• EXERCISE INSTRUCTIONS
Pictures aside, write out every record exactly as it appears.

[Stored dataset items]
↓
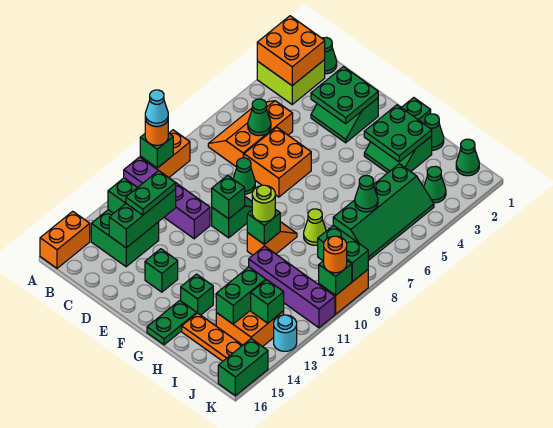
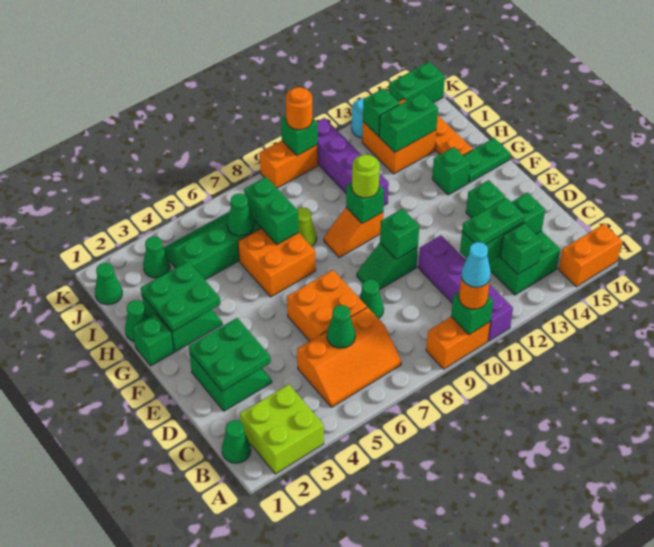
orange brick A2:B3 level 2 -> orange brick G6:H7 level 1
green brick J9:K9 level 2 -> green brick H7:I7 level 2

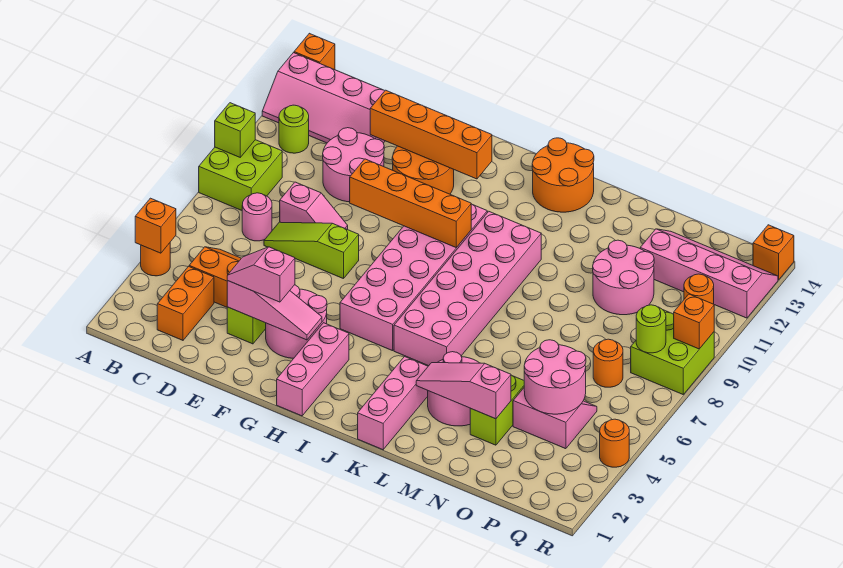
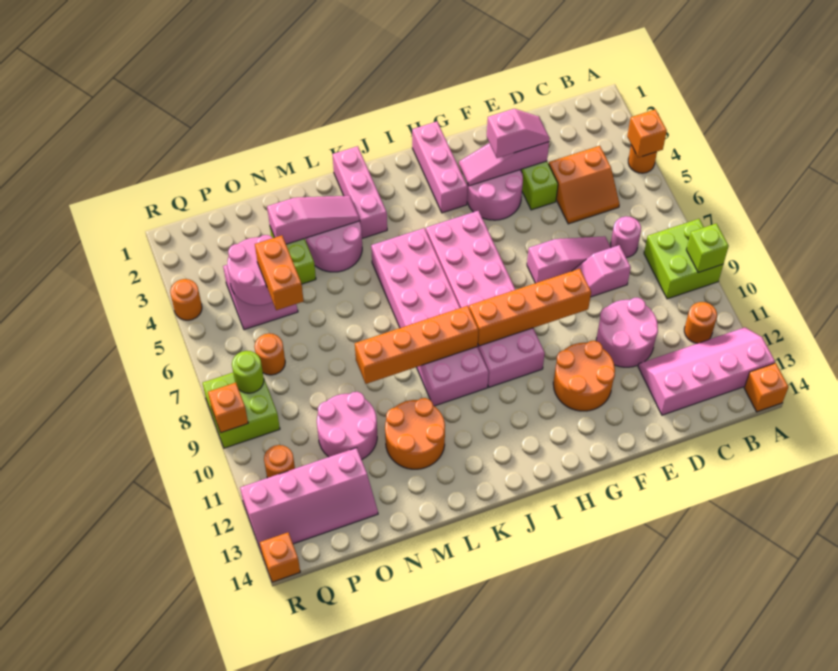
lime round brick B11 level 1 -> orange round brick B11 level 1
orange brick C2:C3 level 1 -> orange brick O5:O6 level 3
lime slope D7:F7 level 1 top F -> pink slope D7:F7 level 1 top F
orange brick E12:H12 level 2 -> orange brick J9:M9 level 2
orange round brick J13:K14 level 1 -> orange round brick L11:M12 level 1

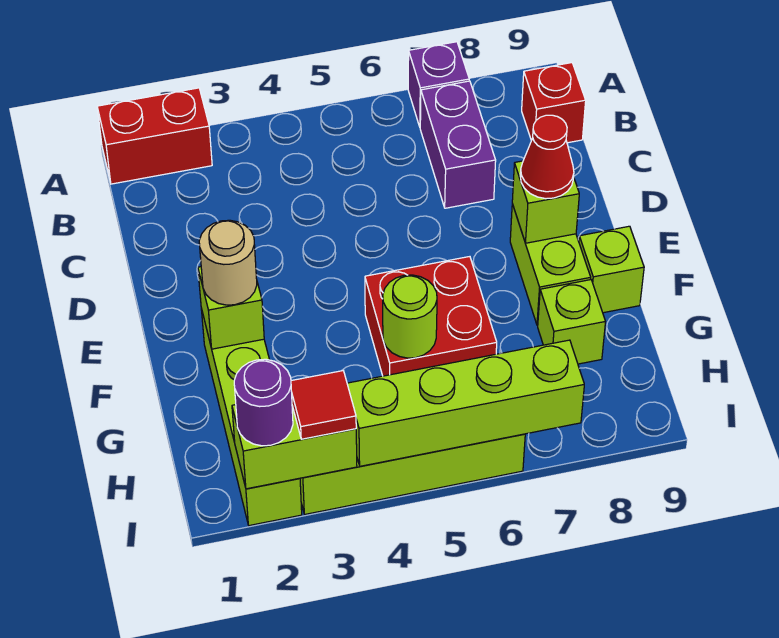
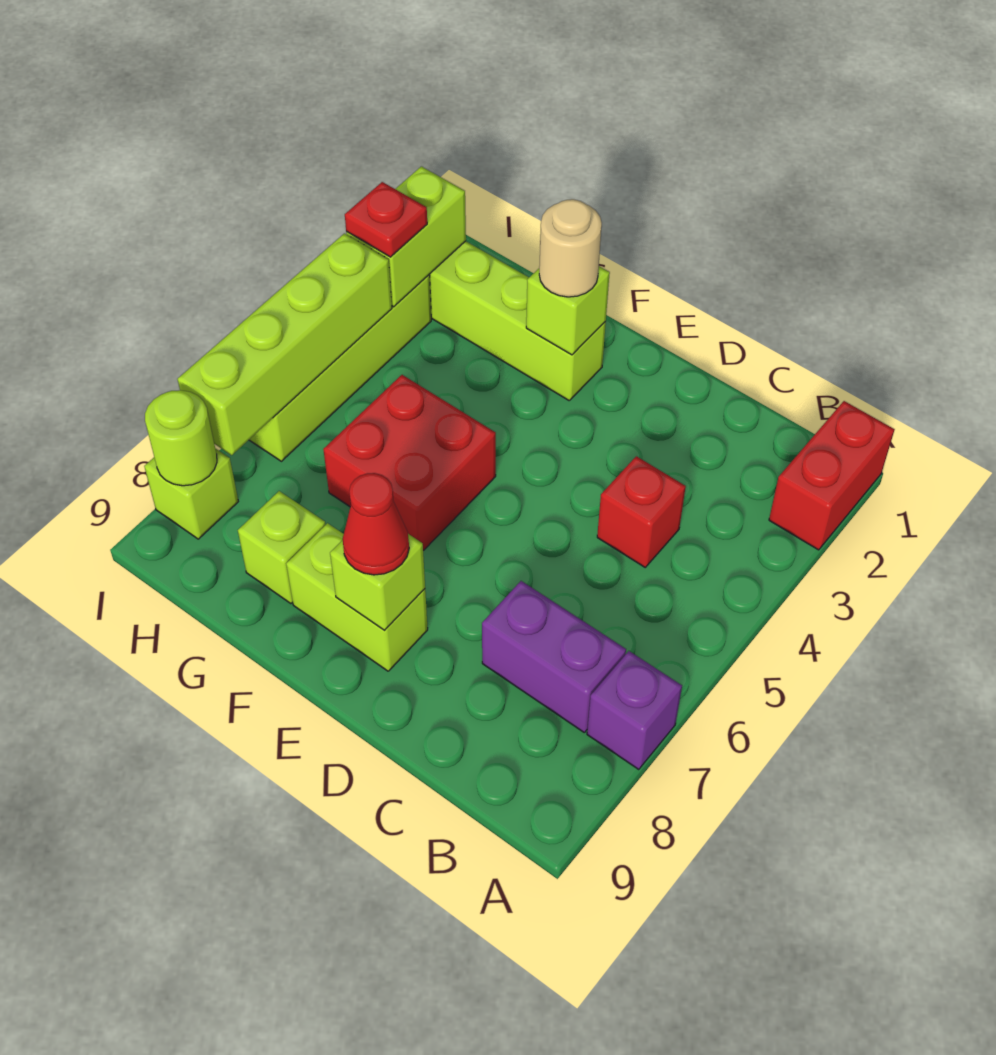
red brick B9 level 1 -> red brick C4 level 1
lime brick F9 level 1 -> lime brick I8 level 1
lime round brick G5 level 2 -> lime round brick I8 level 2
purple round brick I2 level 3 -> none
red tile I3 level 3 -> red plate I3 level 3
↑
• EXPECTED ANSWER
orange brick A2:B3 level 2 -> orange brick G6:H7 level 1
green brick J9:K9 level 2 -> green brick H7:I7 level 2

lime round brick B11 level 1 -> orange round brick B11 level 1
orange brick C2:C3 level 1 -> orange brick O5:O6 level 3
lime slope D7:F7 level 1 top F -> pink slope D7:F7 level 1 top F
orange brick E12:H12 level 2 -> orange brick J9:M9 level 2
orange round brick J13:K14 level 1 -> orange round brick L11:M12 level 1

red brick B9 level 1 -> red brick C4 level 1
lime brick F9 level 1 -> lime brick I8 level 1
lime round brick G5 level 2 -> lime round brick I8 level 2
purple round brick I2 level 3 -> none
red tile I3 level 3 -> red plate I3 level 3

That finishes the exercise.